[What to produce]: Go through the entries below and copy each line containing the word "pink".

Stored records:

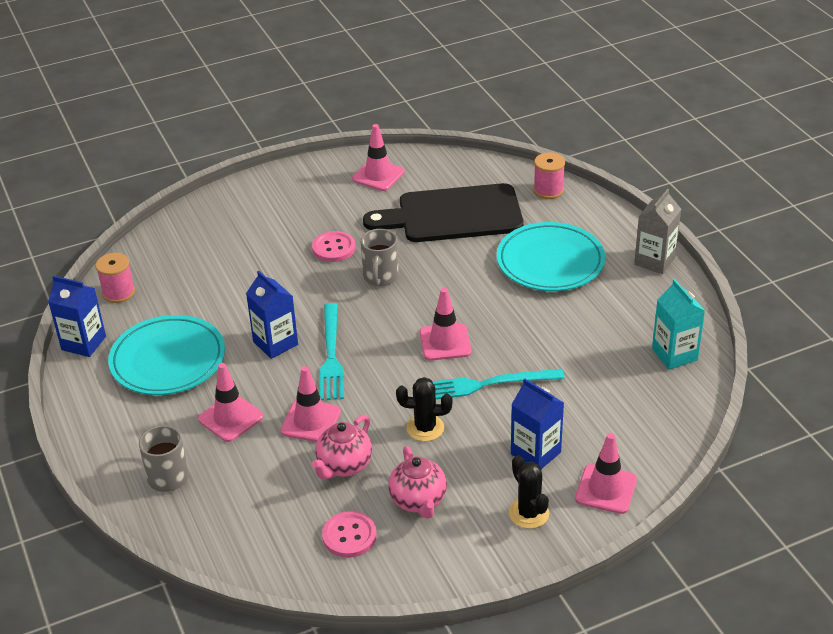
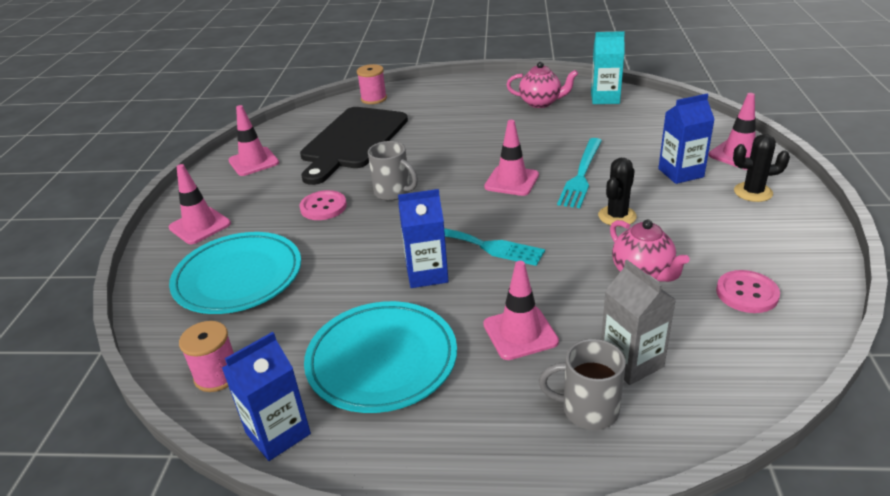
camera: 60 degrees left, 5 degrees down
(310, 421) = (564, 279): pink traffic cone -> pink traffic cone (200, 226)
(418, 501) = (713, 242): pink teapot -> pink teapot (541, 103)
(550, 262) = (458, 116): turquoise plate -> turquoise plate (238, 277)
(654, 261) = (498, 82): grey carton -> grey carton (631, 362)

[Exercise answer]:
(310, 421) = (564, 279): pink traffic cone -> pink traffic cone (200, 226)
(418, 501) = (713, 242): pink teapot -> pink teapot (541, 103)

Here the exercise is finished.